# PROBLEM TO WORK ON
Your answer is the lines from the one that has "(311, 471) = (810, 260): blue" through the last line of the records below, retyped exactly and alone.

** DATA SECTION follows **

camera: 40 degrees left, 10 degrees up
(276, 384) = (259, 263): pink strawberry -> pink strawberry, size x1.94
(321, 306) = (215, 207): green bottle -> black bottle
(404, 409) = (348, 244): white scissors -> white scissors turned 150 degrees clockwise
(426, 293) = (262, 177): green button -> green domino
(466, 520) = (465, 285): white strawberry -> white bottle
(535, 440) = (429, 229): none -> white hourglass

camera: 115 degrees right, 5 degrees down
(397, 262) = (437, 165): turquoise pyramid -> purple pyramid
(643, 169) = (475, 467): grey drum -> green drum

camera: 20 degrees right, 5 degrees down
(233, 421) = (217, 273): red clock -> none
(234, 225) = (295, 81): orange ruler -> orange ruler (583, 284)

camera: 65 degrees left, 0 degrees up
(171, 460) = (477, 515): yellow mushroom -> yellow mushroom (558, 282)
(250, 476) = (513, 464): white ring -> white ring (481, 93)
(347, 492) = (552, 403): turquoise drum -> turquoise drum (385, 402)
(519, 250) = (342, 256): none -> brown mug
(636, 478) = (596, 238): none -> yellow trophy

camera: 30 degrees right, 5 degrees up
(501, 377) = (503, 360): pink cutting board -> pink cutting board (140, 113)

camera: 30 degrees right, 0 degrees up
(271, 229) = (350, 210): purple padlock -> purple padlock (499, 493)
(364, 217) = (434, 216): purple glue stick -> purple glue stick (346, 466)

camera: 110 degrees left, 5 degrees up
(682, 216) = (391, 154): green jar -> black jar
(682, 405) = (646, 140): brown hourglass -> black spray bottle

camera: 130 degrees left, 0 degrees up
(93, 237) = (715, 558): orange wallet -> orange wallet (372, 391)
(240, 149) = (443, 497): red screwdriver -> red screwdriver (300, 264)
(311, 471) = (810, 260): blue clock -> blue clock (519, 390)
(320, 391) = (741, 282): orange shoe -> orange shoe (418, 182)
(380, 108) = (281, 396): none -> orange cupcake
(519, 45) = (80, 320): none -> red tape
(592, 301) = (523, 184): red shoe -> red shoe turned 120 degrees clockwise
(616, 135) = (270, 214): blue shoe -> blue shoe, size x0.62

** End of DATA SECTION **

# ANSWER SECTION
(311, 471) = (810, 260): blue clock -> blue clock (519, 390)
(320, 391) = (741, 282): orange shoe -> orange shoe (418, 182)
(380, 108) = (281, 396): none -> orange cupcake
(519, 45) = (80, 320): none -> red tape
(592, 301) = (523, 184): red shoe -> red shoe turned 120 degrees clockwise
(616, 135) = (270, 214): blue shoe -> blue shoe, size x0.62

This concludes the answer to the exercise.